▸ Work to be completed
Reproduce all lines of the listing below in which the word "yellow" occurs.

▸ Given records
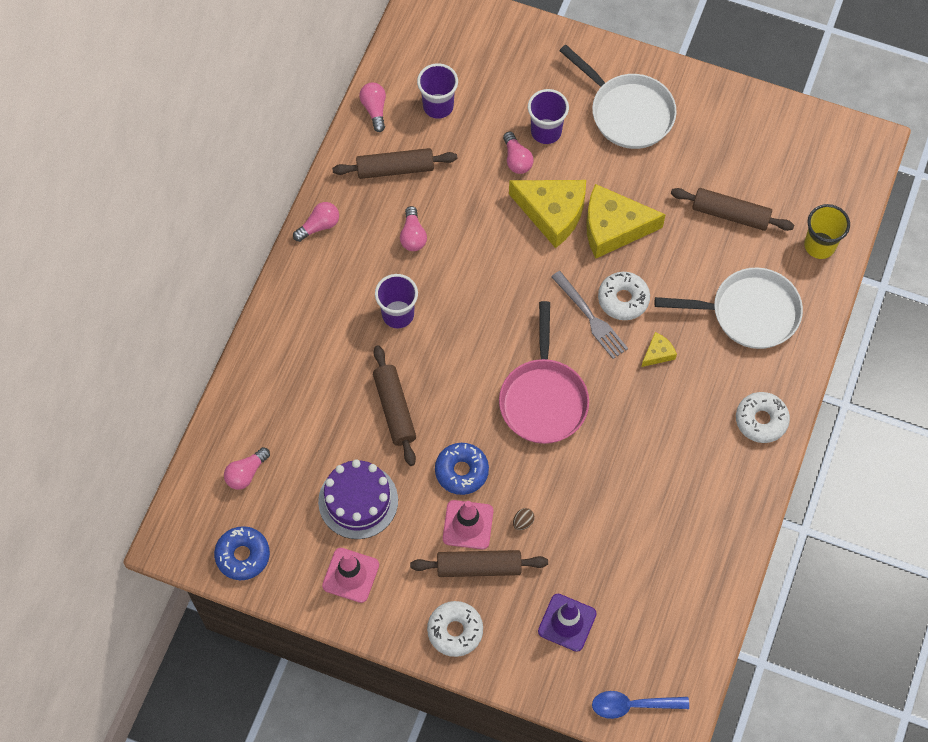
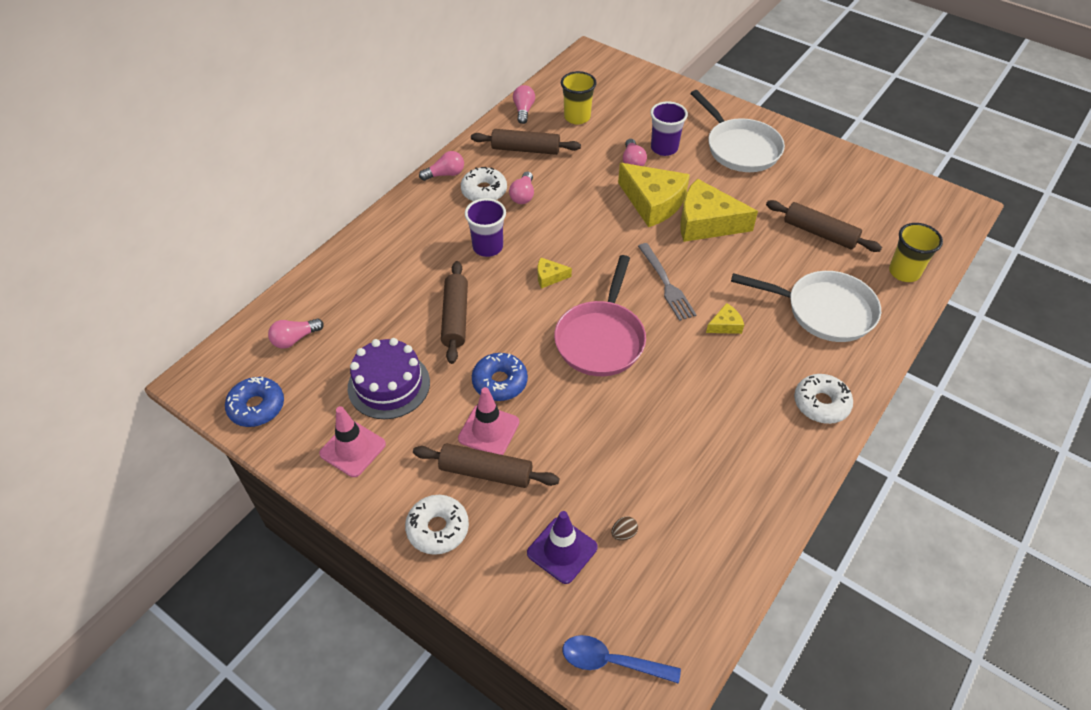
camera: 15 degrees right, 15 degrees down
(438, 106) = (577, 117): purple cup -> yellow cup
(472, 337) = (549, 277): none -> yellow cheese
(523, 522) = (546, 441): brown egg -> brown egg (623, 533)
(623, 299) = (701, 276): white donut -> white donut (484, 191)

▸ Reply
(438, 106) = (577, 117): purple cup -> yellow cup
(472, 337) = (549, 277): none -> yellow cheese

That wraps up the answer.